#### [Material shown]
- - - -

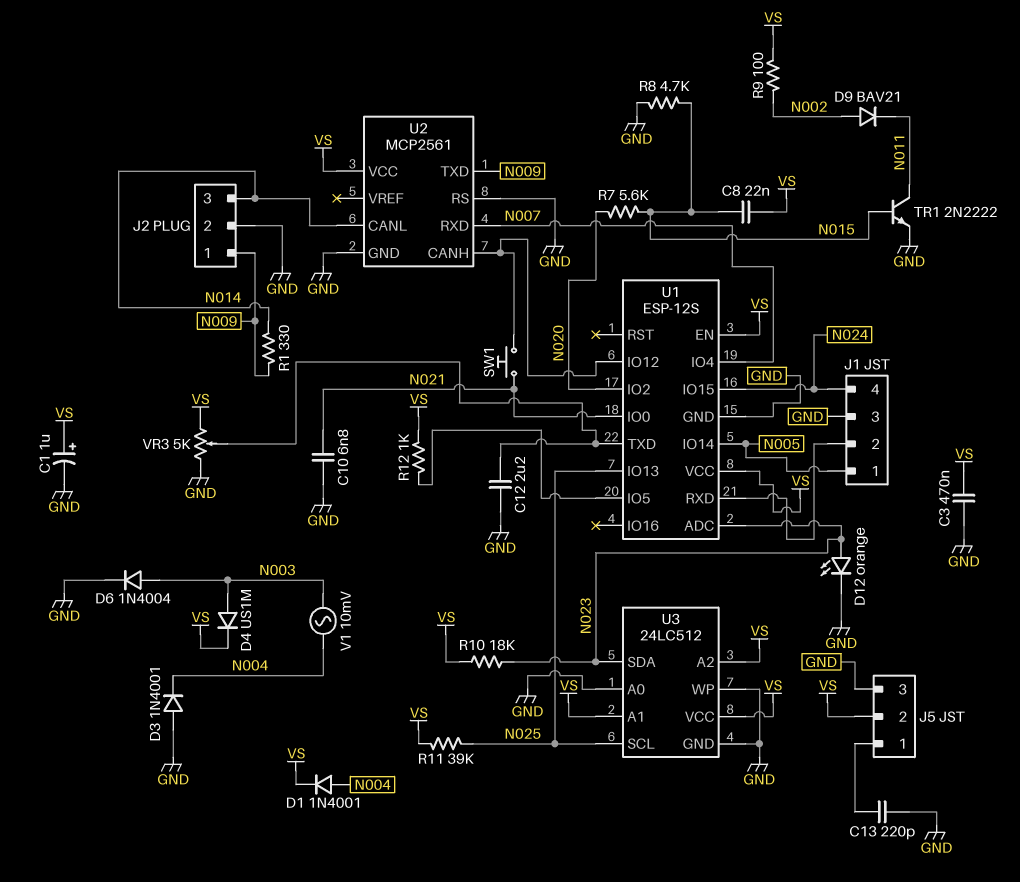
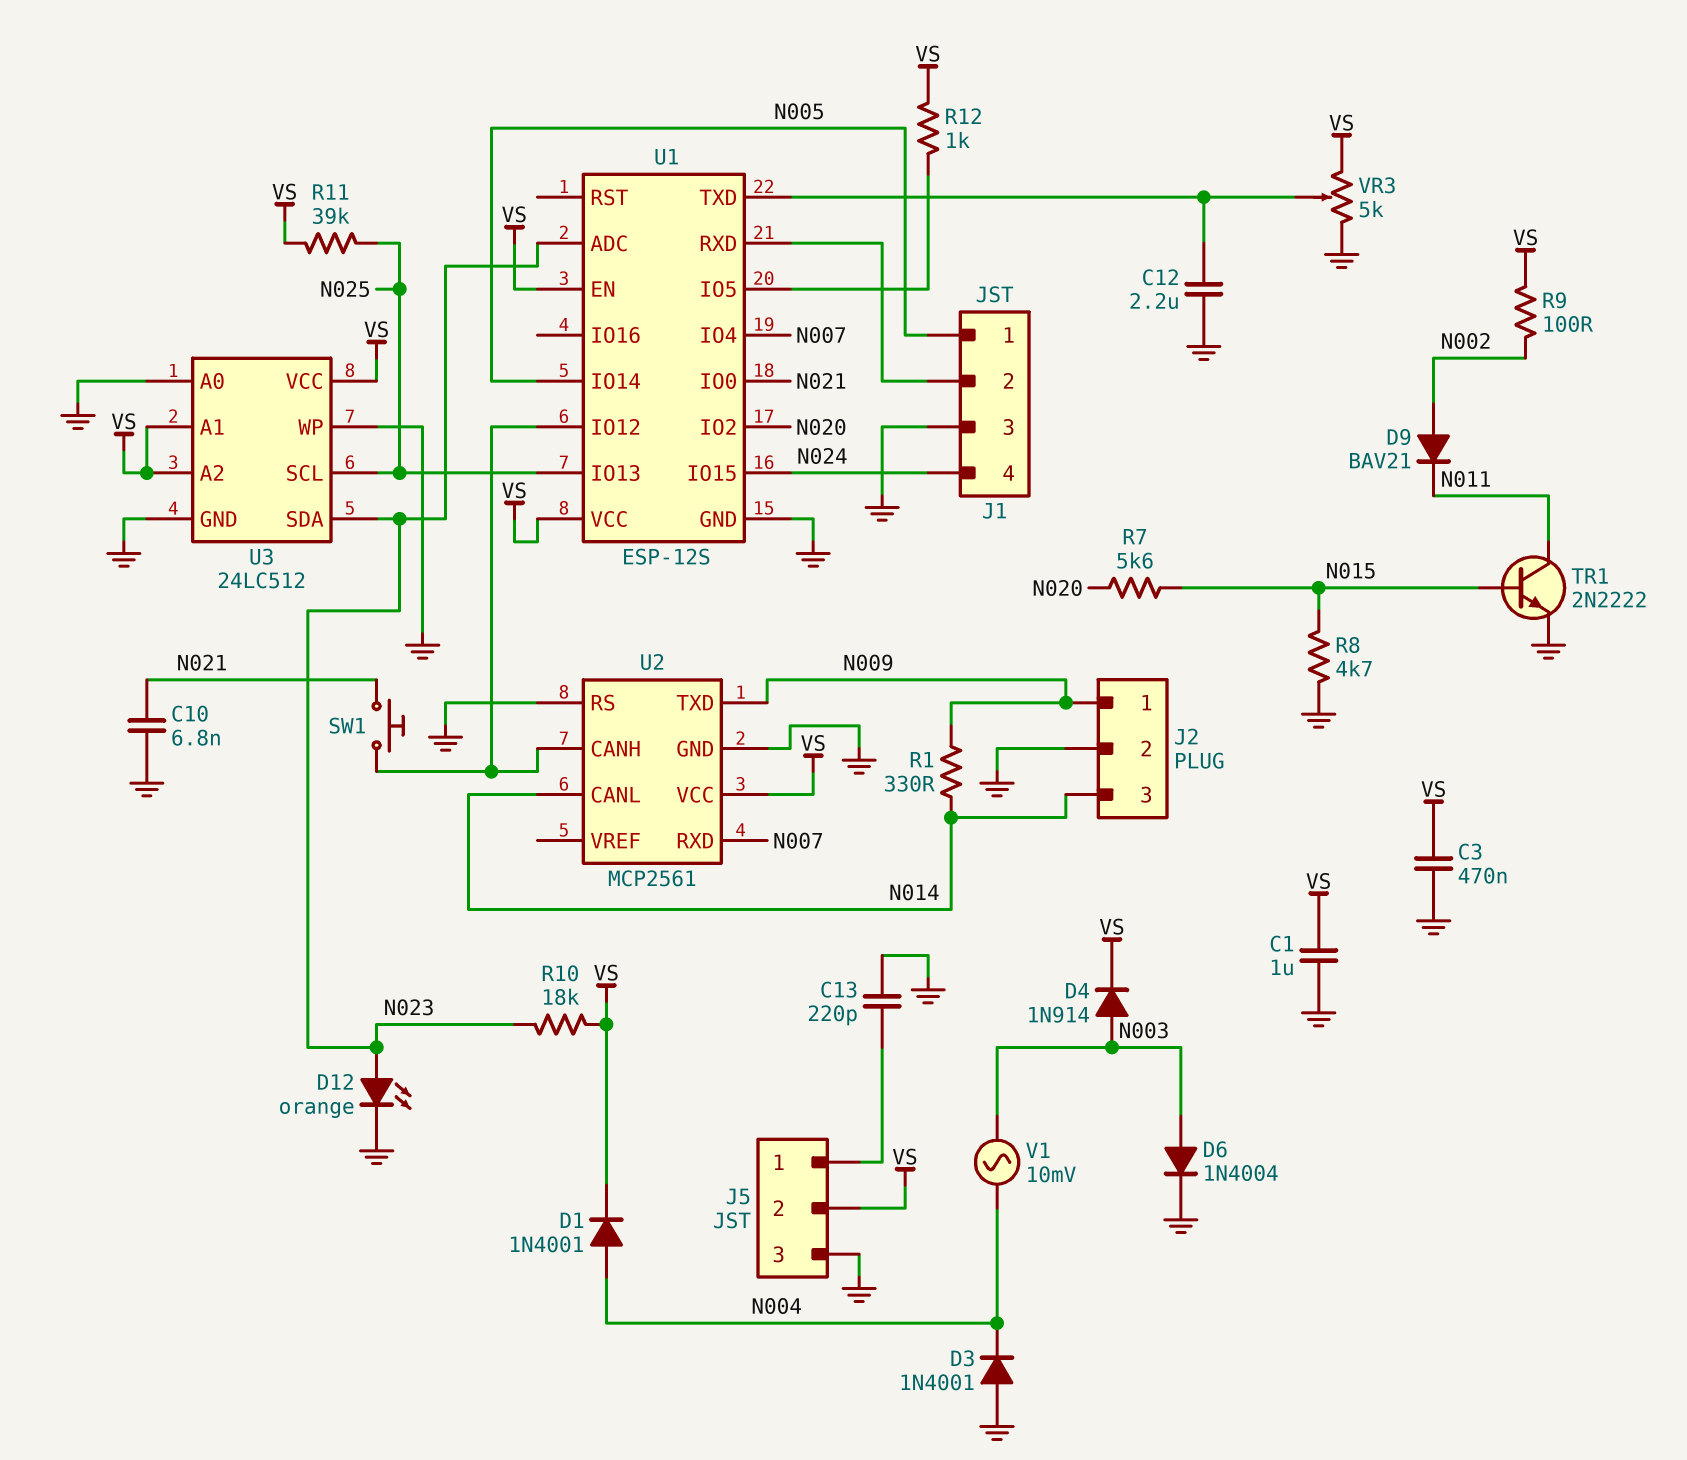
C1: 1uF (plus VS, minus GND) -> 1uF (GND, VS)
C8: 22nF (N015, VS) -> none
D4: diode US1M (A N003, K VS) -> diode 1N914 (A N003, K VS)

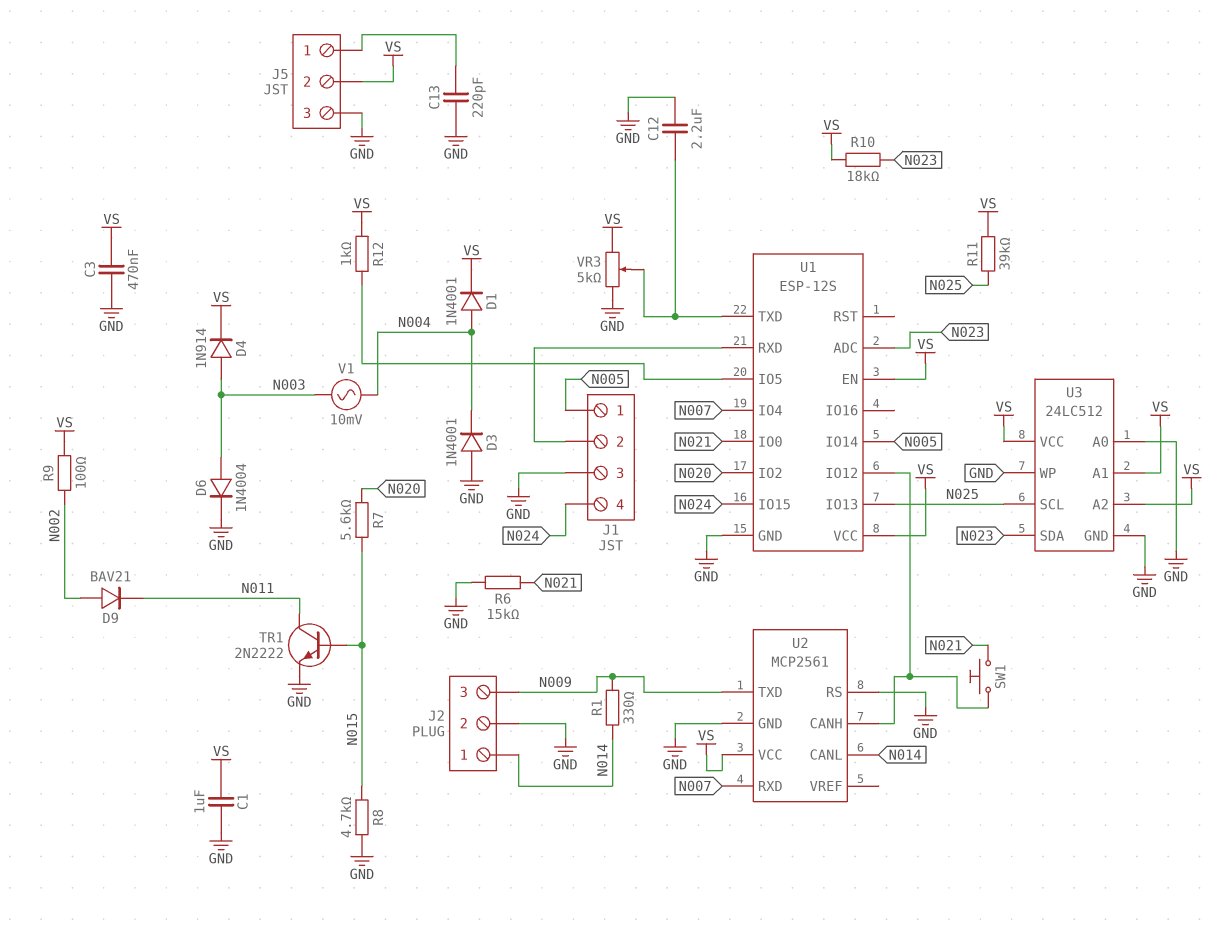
C10: 6.8nF (GND, N021) -> none
D12: LED orange (A N023, K GND) -> none
J2 pin 1: N009 -> N014
J2 pin 3: N014 -> N009
R6: none -> 15k (GND, N021)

- - - -

When you set down the records above, copy every line exactly and exclude the pictures.

#### [Solution]
C1: 1uF (plus VS, minus GND) -> 1uF (GND, VS)
C8: 22nF (N015, VS) -> none
D4: diode US1M (A N003, K VS) -> diode 1N914 (A N003, K VS)

C10: 6.8nF (GND, N021) -> none
D12: LED orange (A N023, K GND) -> none
J2 pin 1: N009 -> N014
J2 pin 3: N014 -> N009
R6: none -> 15k (GND, N021)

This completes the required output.